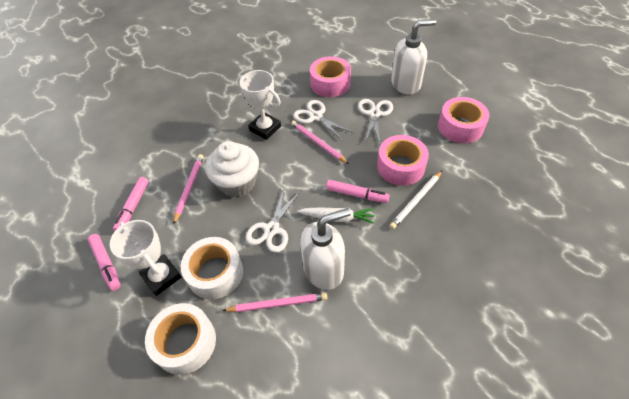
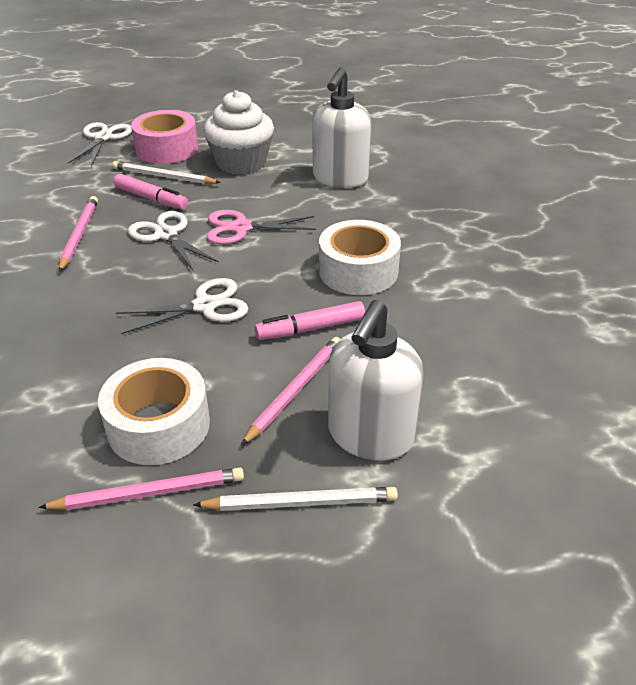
pink marker: 3 -> 2
pink scissors: 0 -> 1
pink tape: 3 -> 1
white carrot: 1 -> 0
white pencil: 1 -> 2
white trophy: 2 -> 0

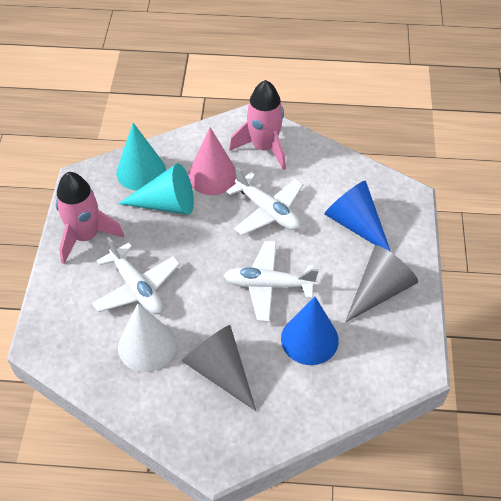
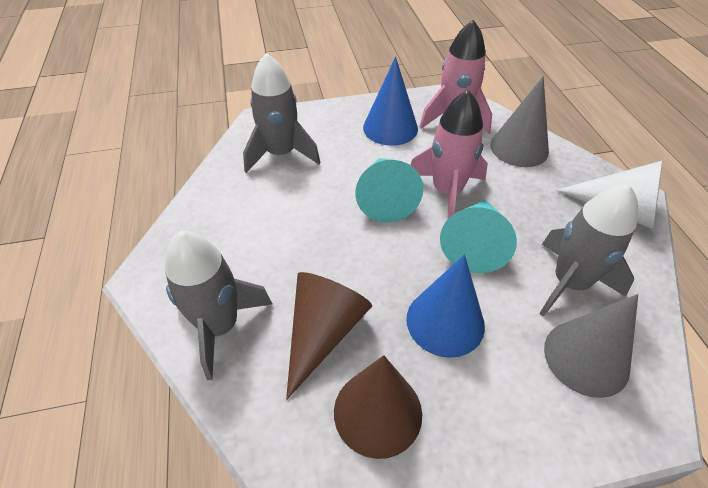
brown cone: 0 -> 2
grey rocket: 0 -> 3
pink cone: 1 -> 0
white plane: 3 -> 0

########################################

> [Brief] In transcribing the records, omit the pictures and keep everything else exactly as it appears.

> [Task output]
pink marker: 3 -> 2
pink scissors: 0 -> 1
pink tape: 3 -> 1
white carrot: 1 -> 0
white pencil: 1 -> 2
white trophy: 2 -> 0

brown cone: 0 -> 2
grey rocket: 0 -> 3
pink cone: 1 -> 0
white plane: 3 -> 0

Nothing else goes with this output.